## ACTION ITEM
Below are some entries. Repeat exactly the lines from the one with "in_first: [340, 207, 367, 251]" through the one with "now: cône (gris)", and only those.

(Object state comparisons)
====================
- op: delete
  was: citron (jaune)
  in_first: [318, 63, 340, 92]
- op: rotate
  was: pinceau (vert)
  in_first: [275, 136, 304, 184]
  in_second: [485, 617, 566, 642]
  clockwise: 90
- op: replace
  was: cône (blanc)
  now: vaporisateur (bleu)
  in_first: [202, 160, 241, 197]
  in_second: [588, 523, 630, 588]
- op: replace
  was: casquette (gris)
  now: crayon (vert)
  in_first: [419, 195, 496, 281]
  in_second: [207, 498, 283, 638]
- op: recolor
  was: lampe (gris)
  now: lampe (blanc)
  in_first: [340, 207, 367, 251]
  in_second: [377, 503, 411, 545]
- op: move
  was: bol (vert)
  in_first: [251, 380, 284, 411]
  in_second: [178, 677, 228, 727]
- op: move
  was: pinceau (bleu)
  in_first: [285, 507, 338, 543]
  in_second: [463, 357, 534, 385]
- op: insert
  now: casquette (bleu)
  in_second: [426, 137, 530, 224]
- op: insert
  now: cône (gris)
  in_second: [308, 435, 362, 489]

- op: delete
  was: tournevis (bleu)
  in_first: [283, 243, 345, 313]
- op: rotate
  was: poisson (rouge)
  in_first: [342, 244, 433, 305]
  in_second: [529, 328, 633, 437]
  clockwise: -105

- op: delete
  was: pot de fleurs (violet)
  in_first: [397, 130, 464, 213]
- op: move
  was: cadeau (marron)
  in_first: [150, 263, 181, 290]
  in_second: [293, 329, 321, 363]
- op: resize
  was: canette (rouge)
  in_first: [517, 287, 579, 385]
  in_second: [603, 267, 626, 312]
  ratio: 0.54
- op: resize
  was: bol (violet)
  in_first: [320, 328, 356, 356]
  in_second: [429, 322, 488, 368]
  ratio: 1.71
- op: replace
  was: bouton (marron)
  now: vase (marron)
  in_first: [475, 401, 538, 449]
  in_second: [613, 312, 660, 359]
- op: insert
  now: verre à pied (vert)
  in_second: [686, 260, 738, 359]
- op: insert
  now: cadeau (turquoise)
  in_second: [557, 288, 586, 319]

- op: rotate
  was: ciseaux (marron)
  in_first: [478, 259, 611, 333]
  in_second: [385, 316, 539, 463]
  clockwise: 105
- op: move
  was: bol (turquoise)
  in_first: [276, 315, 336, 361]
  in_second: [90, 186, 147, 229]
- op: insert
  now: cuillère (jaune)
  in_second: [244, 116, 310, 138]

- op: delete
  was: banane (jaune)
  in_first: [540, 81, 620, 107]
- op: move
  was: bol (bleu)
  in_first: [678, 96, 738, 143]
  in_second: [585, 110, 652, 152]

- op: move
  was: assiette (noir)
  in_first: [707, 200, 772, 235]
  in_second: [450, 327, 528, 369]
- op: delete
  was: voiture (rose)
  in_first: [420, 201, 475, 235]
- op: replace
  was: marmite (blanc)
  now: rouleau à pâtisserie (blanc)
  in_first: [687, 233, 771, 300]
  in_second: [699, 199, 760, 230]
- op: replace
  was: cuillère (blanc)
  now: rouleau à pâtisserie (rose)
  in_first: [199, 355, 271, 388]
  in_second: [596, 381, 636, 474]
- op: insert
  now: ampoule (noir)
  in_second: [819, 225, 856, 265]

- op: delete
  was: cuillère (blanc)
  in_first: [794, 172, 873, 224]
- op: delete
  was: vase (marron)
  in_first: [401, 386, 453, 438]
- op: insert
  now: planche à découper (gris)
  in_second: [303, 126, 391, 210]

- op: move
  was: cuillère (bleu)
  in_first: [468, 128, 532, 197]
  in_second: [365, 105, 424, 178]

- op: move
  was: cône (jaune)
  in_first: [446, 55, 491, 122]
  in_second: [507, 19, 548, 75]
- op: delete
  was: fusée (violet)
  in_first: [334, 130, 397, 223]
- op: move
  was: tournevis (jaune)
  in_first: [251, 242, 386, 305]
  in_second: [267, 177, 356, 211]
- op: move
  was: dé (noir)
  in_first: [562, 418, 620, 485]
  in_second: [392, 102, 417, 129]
====================
## FINAL ANSWER
  in_first: [340, 207, 367, 251]
  in_second: [377, 503, 411, 545]
- op: move
  was: bol (vert)
  in_first: [251, 380, 284, 411]
  in_second: [178, 677, 228, 727]
- op: move
  was: pinceau (bleu)
  in_first: [285, 507, 338, 543]
  in_second: [463, 357, 534, 385]
- op: insert
  now: casquette (bleu)
  in_second: [426, 137, 530, 224]
- op: insert
  now: cône (gris)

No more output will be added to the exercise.